→ **What to work on**: What is the number of lines in these entries that contain "blue"? State it alone.

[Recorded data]
%%

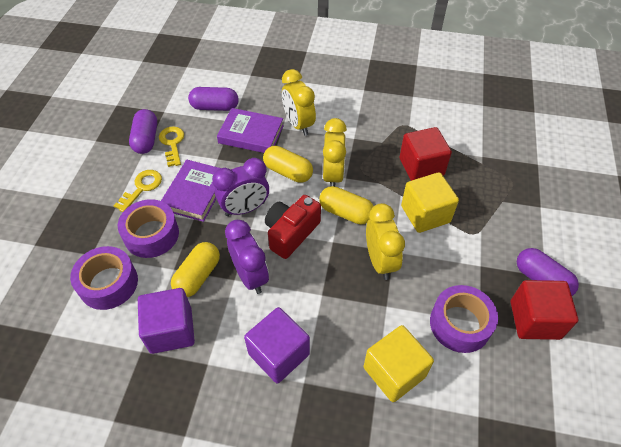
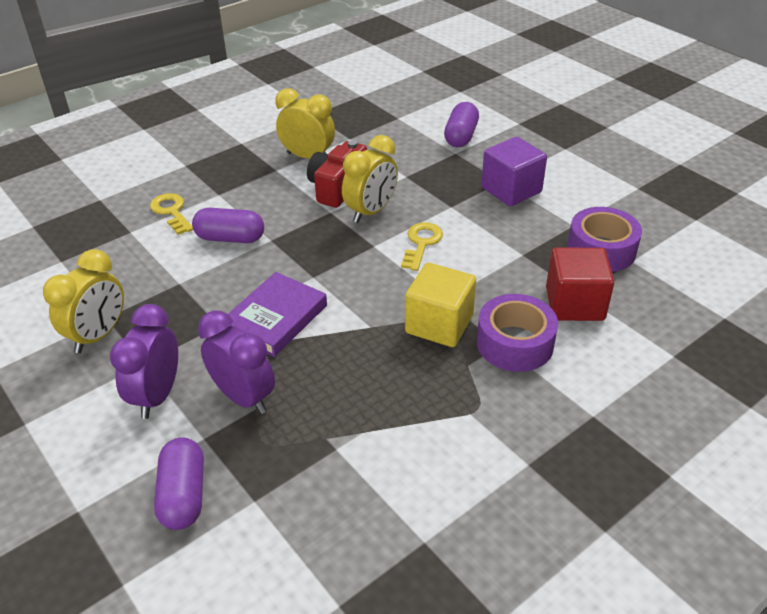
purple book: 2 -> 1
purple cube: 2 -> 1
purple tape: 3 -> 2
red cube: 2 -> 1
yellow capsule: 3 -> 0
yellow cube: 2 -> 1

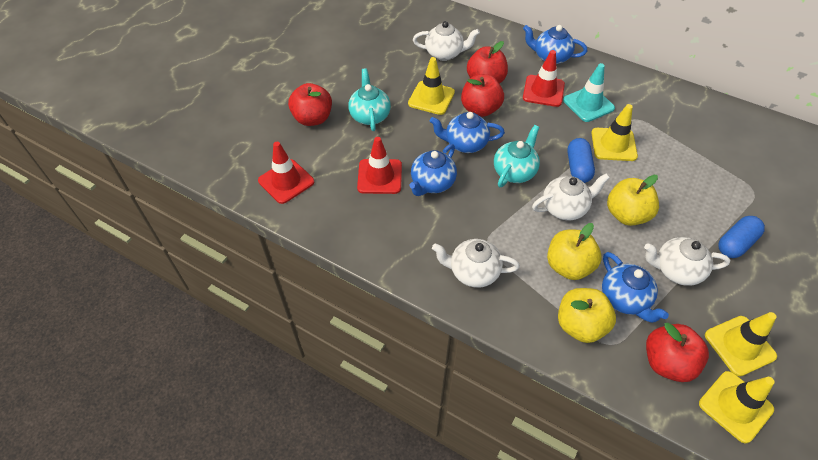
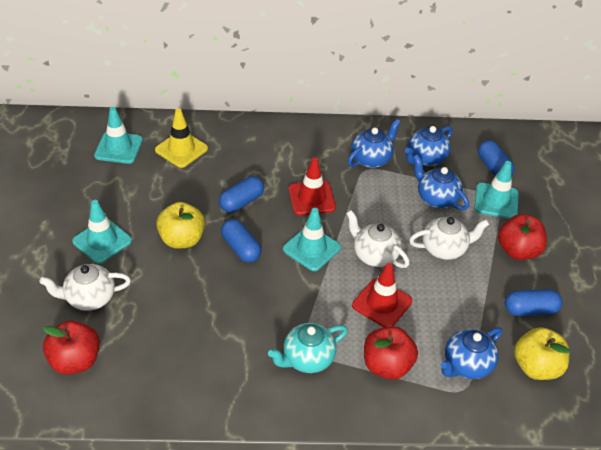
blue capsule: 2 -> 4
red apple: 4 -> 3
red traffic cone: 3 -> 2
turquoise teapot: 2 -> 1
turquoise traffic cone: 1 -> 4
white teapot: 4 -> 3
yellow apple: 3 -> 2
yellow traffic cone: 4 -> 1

%%
%%

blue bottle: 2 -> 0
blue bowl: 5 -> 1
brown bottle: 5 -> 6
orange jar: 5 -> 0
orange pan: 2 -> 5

%%

→ **Problem solution**: 3